_Available data_.

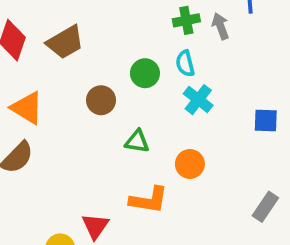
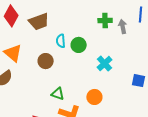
cyan semicircle: (185, 63) -> (61, 41), moved
brown circle: (101, 100) -> (46, 61), moved
green triangle: (137, 141) -> (58, 94), moved

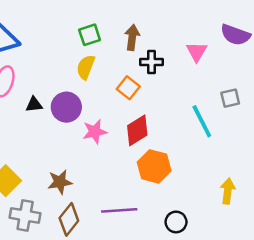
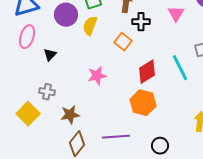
black triangle: (34, 105) -> (50, 55), turned -40
purple circle: (66, 107) -> (66, 15), moved
red diamond: (137, 130) -> (147, 72), moved
gray cross: (25, 216) -> (47, 92), moved, size x0.7

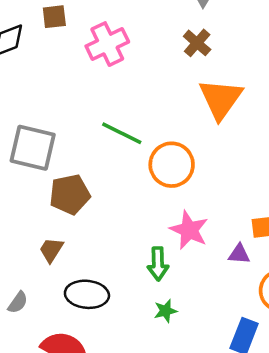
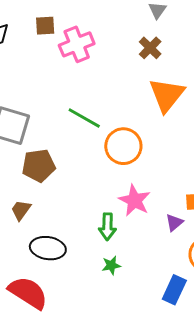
brown square: (54, 17) -> (45, 26), moved
purple triangle: (239, 254) -> (174, 223), turned -48

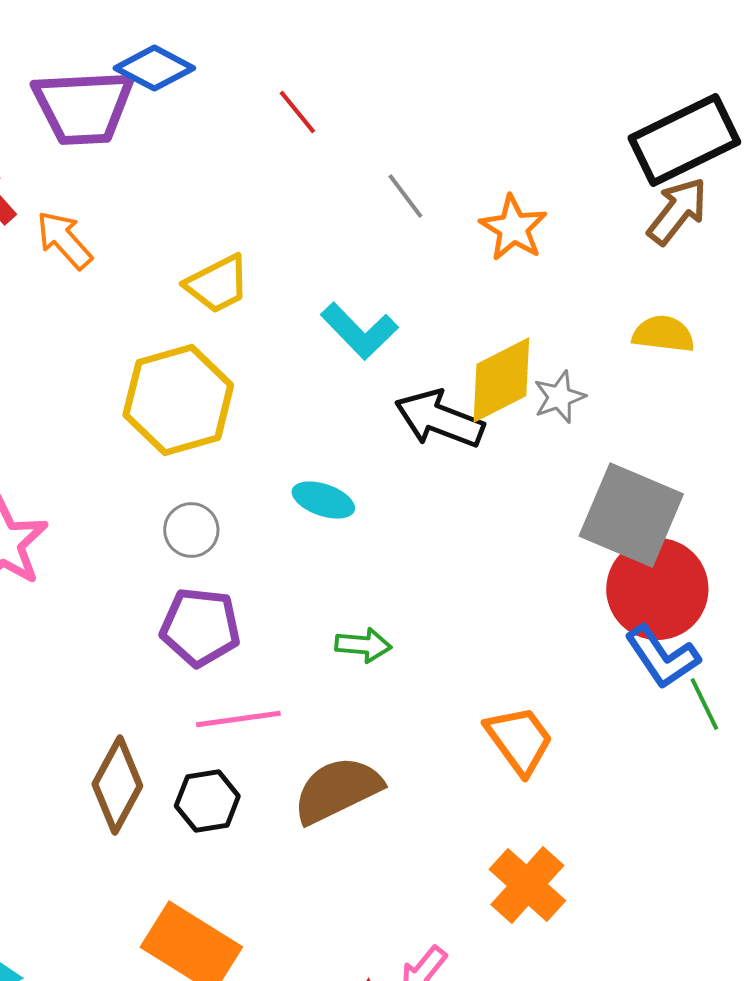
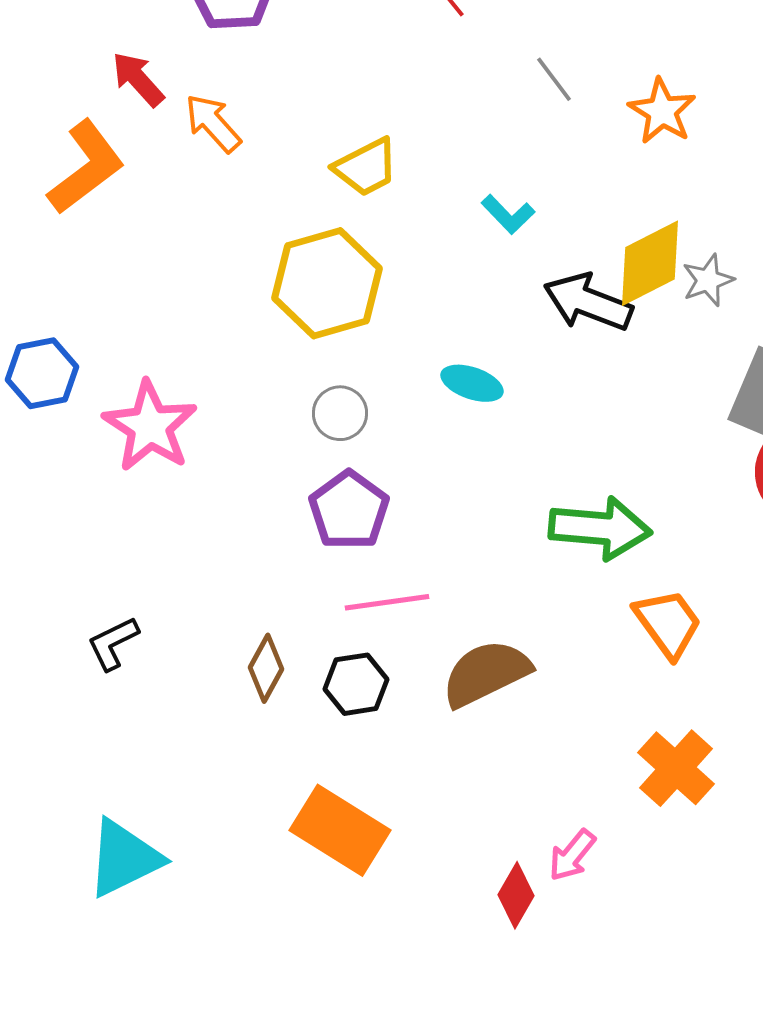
cyan L-shape: (359, 331) -> (508, 214), size x0.7
purple pentagon: (200, 627) -> (349, 510), turned 30
green arrow: (363, 645) -> (600, 528), moved, size x1.8
brown diamond: (117, 785) -> (266, 668), size x0.7

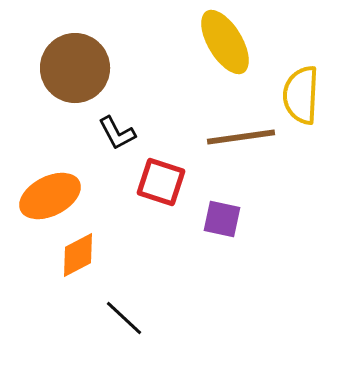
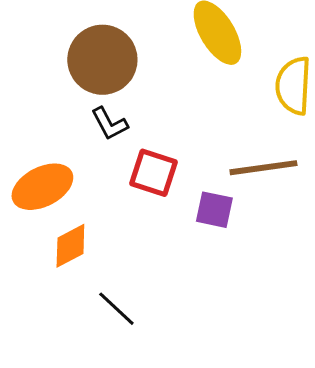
brown circle: (75, 68) -> (102, 60), moved
brown line: (241, 137) -> (263, 168), moved

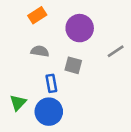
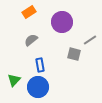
gray semicircle: (40, 51) -> (31, 40), turned -48
gray square: (73, 65) -> (74, 54), moved

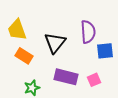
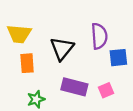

_Exercise details_.
The entries must be written out again unchanged. Images are to be left out.

_Task result_.
cyan semicircle: (185, 63) -> (61, 41), moved
brown circle: (101, 100) -> (46, 61), moved
green triangle: (137, 141) -> (58, 94), moved

black triangle: (34, 105) -> (50, 55), turned -40
purple circle: (66, 107) -> (66, 15), moved
red diamond: (137, 130) -> (147, 72), moved
gray cross: (25, 216) -> (47, 92), moved, size x0.7

brown square: (54, 17) -> (45, 26), moved
purple triangle: (239, 254) -> (174, 223), turned -48

cyan L-shape: (359, 331) -> (508, 214), size x0.7
purple pentagon: (200, 627) -> (349, 510), turned 30
green arrow: (363, 645) -> (600, 528), moved, size x1.8
brown diamond: (117, 785) -> (266, 668), size x0.7

brown circle: (75, 68) -> (102, 60), moved
brown line: (241, 137) -> (263, 168), moved

gray semicircle: (40, 51) -> (31, 40), turned -48
gray square: (73, 65) -> (74, 54), moved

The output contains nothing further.